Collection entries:
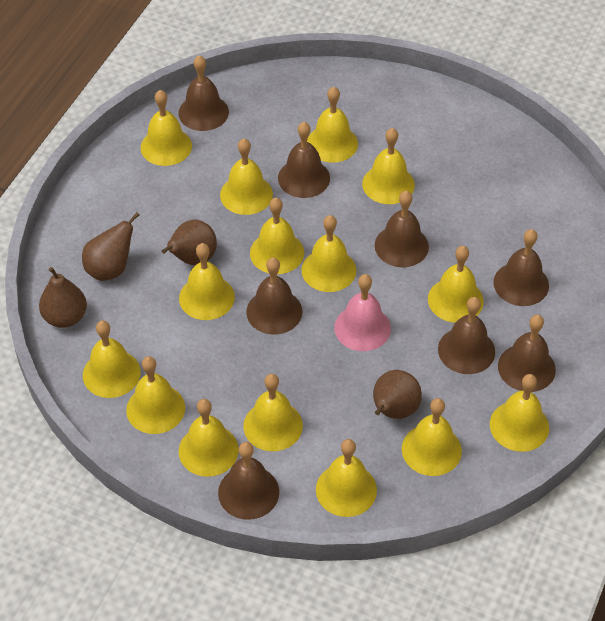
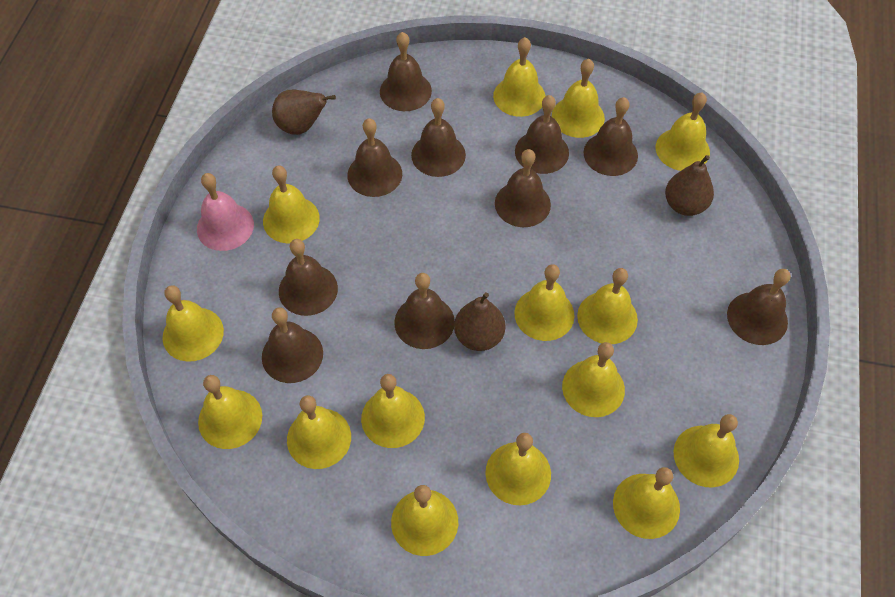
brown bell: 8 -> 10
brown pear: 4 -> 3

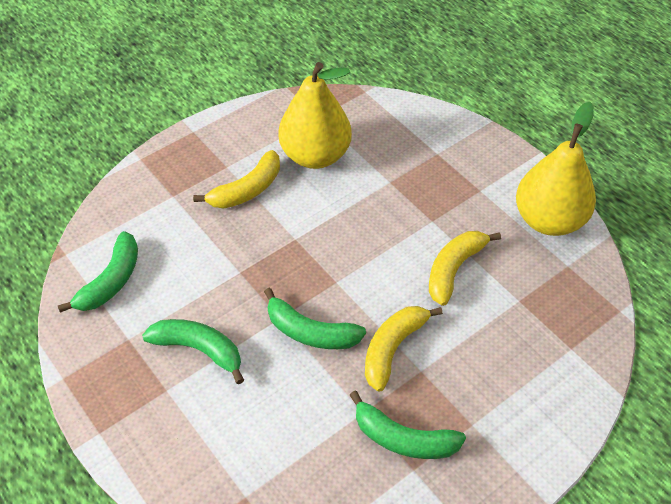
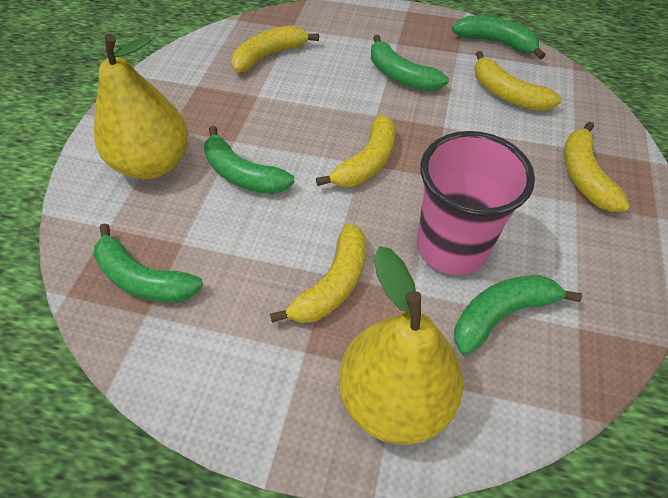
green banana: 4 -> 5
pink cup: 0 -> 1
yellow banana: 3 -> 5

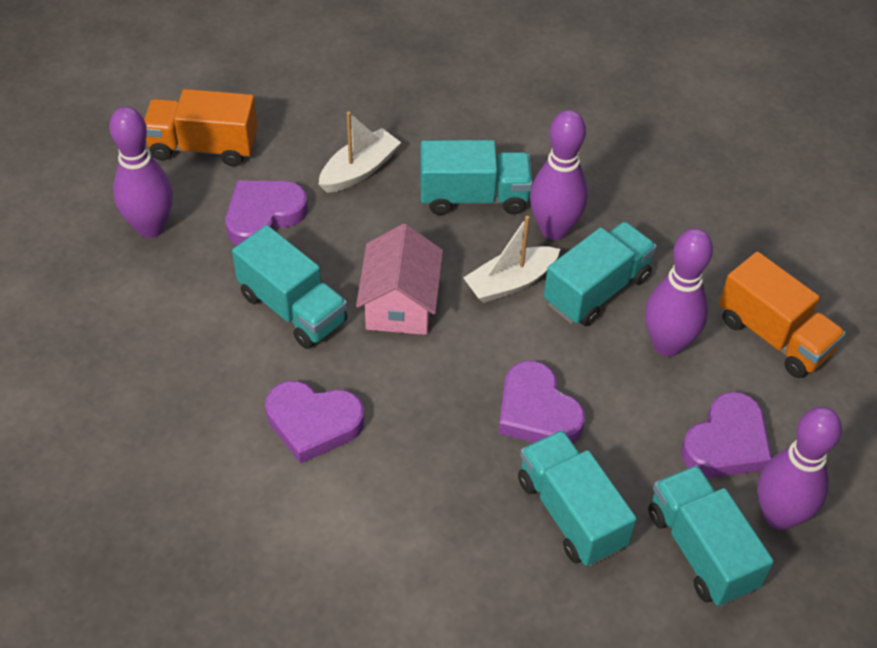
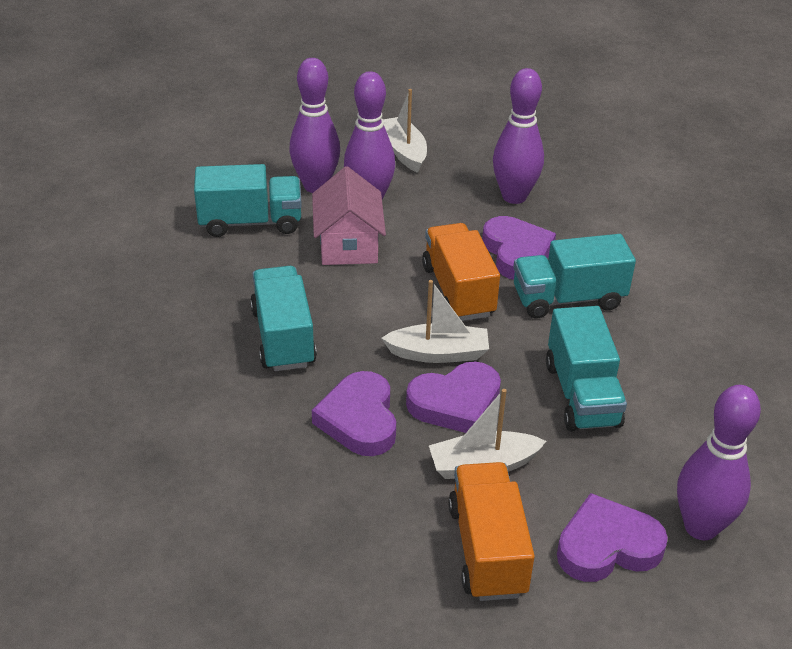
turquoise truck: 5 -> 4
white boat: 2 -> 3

◆ About this exercise ◆
Write out, word for word, only the lines from the one containing "yellow banana: 3 -> 5" to the end of the data above; the pictures stay out.

◆ Solution for this problem ◆
yellow banana: 3 -> 5

turquoise truck: 5 -> 4
white boat: 2 -> 3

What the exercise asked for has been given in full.